=== What the exercise asks ===
Exclude the pictures and transcribe the rest of the data below exactly.

=== Raw data ===
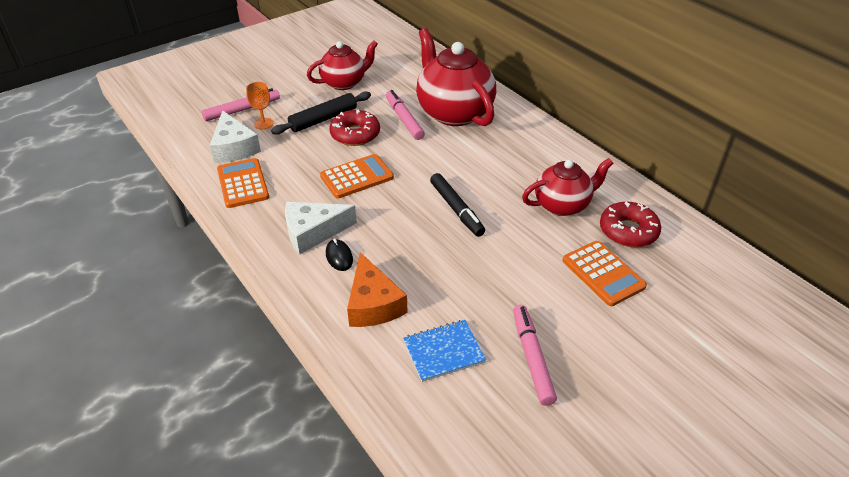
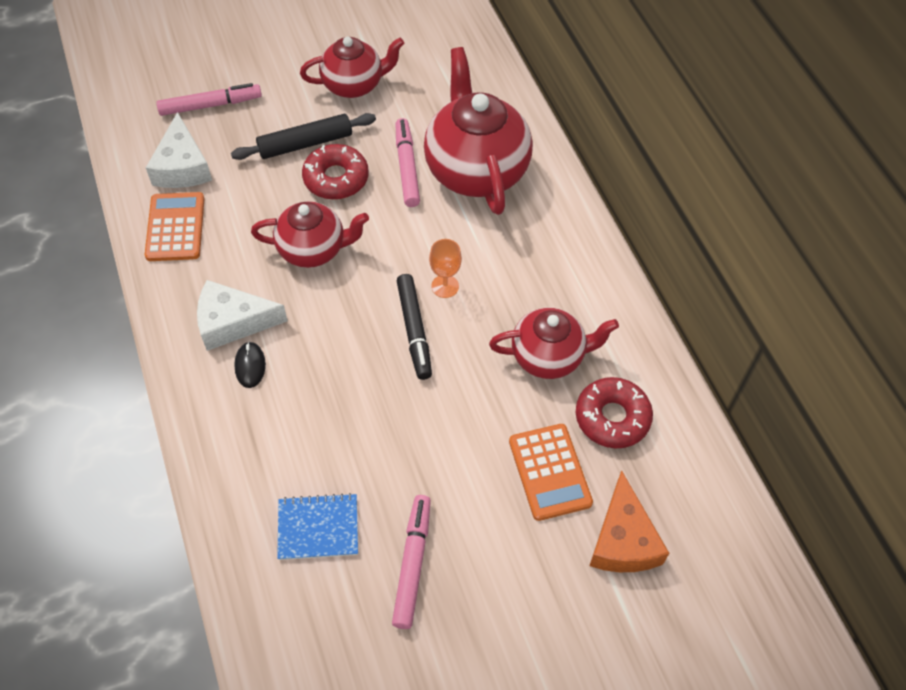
camera: 15 degrees right, 15 degrees up
(263, 123) = (229, 134): orange goblet -> orange goblet (445, 286)
(357, 177) = (313, 249): orange calculator -> red teapot
(373, 304) = (264, 442): orange cheese -> orange cheese (623, 540)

=== Exercise output ===
camera: 15 degrees right, 15 degrees up
(263, 123) = (229, 134): orange goblet -> orange goblet (445, 286)
(357, 177) = (313, 249): orange calculator -> red teapot
(373, 304) = (264, 442): orange cheese -> orange cheese (623, 540)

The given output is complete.